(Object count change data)
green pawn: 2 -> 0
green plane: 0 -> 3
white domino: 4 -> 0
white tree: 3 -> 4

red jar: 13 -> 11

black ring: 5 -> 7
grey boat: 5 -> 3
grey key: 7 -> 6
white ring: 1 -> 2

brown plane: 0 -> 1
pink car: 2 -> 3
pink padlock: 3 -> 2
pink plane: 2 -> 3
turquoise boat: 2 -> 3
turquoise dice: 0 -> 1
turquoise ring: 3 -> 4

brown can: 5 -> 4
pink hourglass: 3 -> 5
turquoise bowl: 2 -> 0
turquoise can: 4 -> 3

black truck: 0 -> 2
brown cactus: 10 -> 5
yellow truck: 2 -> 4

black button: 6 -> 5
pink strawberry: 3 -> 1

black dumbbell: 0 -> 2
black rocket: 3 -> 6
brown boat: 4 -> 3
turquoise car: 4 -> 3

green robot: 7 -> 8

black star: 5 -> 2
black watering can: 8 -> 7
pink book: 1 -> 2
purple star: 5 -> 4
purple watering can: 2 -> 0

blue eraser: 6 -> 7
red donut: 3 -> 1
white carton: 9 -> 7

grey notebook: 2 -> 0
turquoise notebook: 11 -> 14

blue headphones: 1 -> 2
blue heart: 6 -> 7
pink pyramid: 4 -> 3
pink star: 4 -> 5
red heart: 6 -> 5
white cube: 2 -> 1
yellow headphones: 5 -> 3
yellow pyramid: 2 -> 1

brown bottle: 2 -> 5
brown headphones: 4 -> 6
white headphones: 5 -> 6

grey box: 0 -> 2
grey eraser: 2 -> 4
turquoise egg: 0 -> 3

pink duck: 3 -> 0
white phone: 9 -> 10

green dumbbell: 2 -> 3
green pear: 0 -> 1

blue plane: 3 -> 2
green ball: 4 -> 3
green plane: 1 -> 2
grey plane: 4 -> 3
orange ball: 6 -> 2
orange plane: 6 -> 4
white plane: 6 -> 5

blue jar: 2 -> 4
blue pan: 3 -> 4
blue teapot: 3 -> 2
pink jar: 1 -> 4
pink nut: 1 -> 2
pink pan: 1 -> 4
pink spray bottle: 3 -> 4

[Exercise description] Write out only what runs from the line holding "grey notebook: 2 -> 0" through the last line of the records, exactly as shown.

[Answer to the problem]
grey notebook: 2 -> 0
turquoise notebook: 11 -> 14

blue headphones: 1 -> 2
blue heart: 6 -> 7
pink pyramid: 4 -> 3
pink star: 4 -> 5
red heart: 6 -> 5
white cube: 2 -> 1
yellow headphones: 5 -> 3
yellow pyramid: 2 -> 1

brown bottle: 2 -> 5
brown headphones: 4 -> 6
white headphones: 5 -> 6

grey box: 0 -> 2
grey eraser: 2 -> 4
turquoise egg: 0 -> 3

pink duck: 3 -> 0
white phone: 9 -> 10

green dumbbell: 2 -> 3
green pear: 0 -> 1

blue plane: 3 -> 2
green ball: 4 -> 3
green plane: 1 -> 2
grey plane: 4 -> 3
orange ball: 6 -> 2
orange plane: 6 -> 4
white plane: 6 -> 5

blue jar: 2 -> 4
blue pan: 3 -> 4
blue teapot: 3 -> 2
pink jar: 1 -> 4
pink nut: 1 -> 2
pink pan: 1 -> 4
pink spray bottle: 3 -> 4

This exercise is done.